_WORK ORDER_
Give back exactly the lines of the entries below from the line with "camera: 65 degrees right, 5 degrees up" to the line with "(521, 511) = (248, 552): none", inclusive, and only those.

_DATASET ENTRIES_
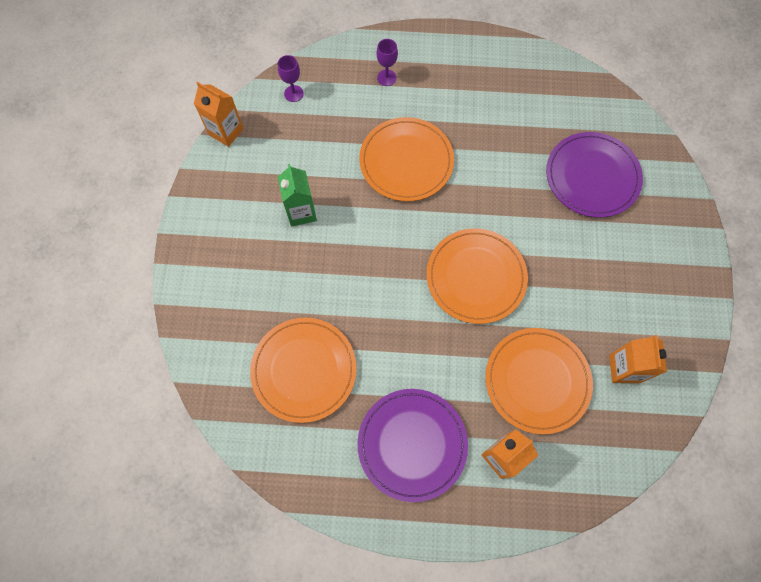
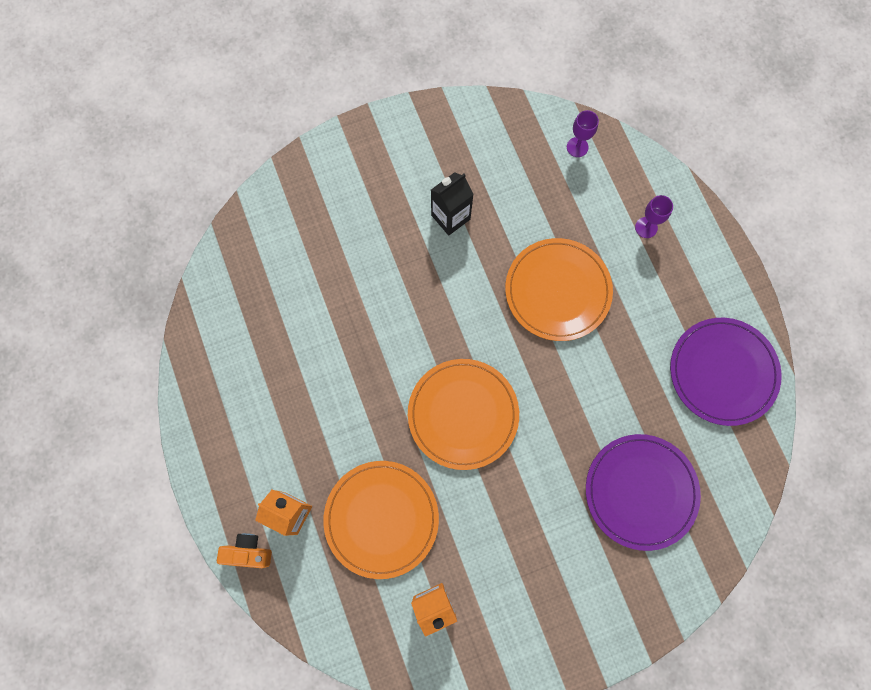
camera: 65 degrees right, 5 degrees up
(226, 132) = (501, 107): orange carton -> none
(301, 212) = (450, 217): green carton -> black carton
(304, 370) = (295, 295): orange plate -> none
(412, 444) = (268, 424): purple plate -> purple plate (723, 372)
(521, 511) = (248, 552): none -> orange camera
==
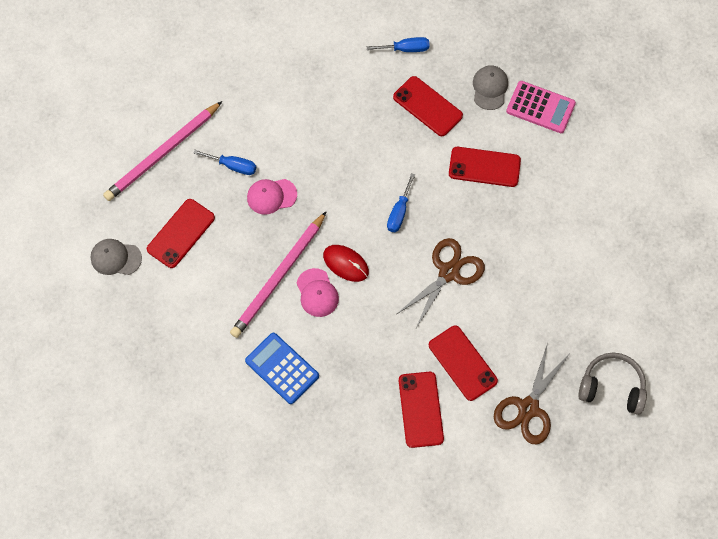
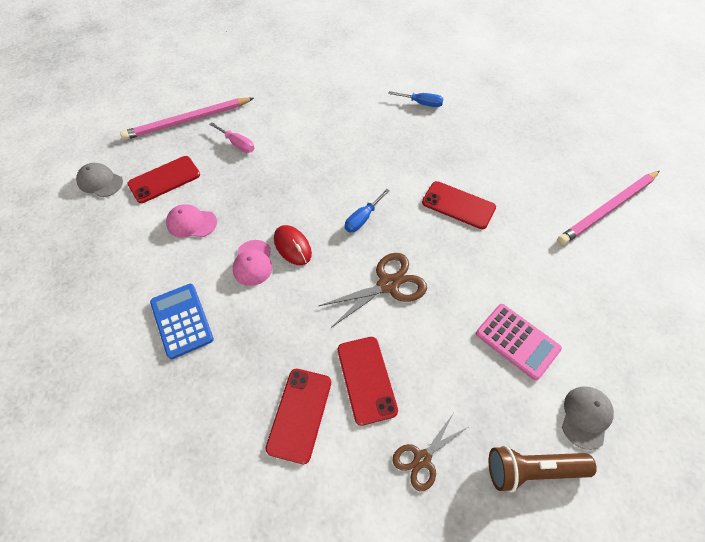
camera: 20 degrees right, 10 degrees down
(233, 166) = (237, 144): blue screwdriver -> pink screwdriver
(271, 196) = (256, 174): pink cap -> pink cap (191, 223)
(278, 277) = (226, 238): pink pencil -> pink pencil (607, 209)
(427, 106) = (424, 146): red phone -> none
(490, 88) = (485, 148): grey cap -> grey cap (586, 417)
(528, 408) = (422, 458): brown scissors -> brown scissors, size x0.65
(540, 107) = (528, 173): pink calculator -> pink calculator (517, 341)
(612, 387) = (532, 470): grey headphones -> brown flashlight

_COMPLETED TASK_
camera: 65 degrees right, 5 degrees up
(226, 132) = (501, 107): orange carton -> none
(301, 212) = (450, 217): green carton -> black carton
(304, 370) = (295, 295): orange plate -> none
(412, 444) = (268, 424): purple plate -> purple plate (723, 372)
(521, 511) = (248, 552): none -> orange camera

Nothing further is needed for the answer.